------ DATA IN THIS EXERCISE ------
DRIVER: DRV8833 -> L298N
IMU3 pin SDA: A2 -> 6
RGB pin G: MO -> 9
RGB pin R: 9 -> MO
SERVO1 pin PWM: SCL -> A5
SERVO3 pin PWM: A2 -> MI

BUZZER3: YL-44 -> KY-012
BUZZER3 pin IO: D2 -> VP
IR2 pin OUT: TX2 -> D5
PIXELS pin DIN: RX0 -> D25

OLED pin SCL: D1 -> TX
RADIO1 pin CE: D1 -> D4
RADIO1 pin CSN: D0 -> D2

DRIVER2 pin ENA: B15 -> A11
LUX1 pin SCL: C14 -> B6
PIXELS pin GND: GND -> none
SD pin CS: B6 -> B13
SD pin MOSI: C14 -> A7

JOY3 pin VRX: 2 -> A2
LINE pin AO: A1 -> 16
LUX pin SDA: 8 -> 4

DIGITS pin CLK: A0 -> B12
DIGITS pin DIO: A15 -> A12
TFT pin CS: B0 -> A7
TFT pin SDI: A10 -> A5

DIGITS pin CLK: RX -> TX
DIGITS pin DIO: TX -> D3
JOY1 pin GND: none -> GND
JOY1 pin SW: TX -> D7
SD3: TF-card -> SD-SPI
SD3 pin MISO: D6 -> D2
------
TASK TO CARRY OUT:
Retype the material in full. Each word must match.

SOLUTION:
DRIVER: DRV8833 -> L298N
IMU3 pin SDA: A2 -> 6
RGB pin G: MO -> 9
RGB pin R: 9 -> MO
SERVO1 pin PWM: SCL -> A5
SERVO3 pin PWM: A2 -> MI

BUZZER3: YL-44 -> KY-012
BUZZER3 pin IO: D2 -> VP
IR2 pin OUT: TX2 -> D5
PIXELS pin DIN: RX0 -> D25

OLED pin SCL: D1 -> TX
RADIO1 pin CE: D1 -> D4
RADIO1 pin CSN: D0 -> D2

DRIVER2 pin ENA: B15 -> A11
LUX1 pin SCL: C14 -> B6
PIXELS pin GND: GND -> none
SD pin CS: B6 -> B13
SD pin MOSI: C14 -> A7

JOY3 pin VRX: 2 -> A2
LINE pin AO: A1 -> 16
LUX pin SDA: 8 -> 4

DIGITS pin CLK: A0 -> B12
DIGITS pin DIO: A15 -> A12
TFT pin CS: B0 -> A7
TFT pin SDI: A10 -> A5

DIGITS pin CLK: RX -> TX
DIGITS pin DIO: TX -> D3
JOY1 pin GND: none -> GND
JOY1 pin SW: TX -> D7
SD3: TF-card -> SD-SPI
SD3 pin MISO: D6 -> D2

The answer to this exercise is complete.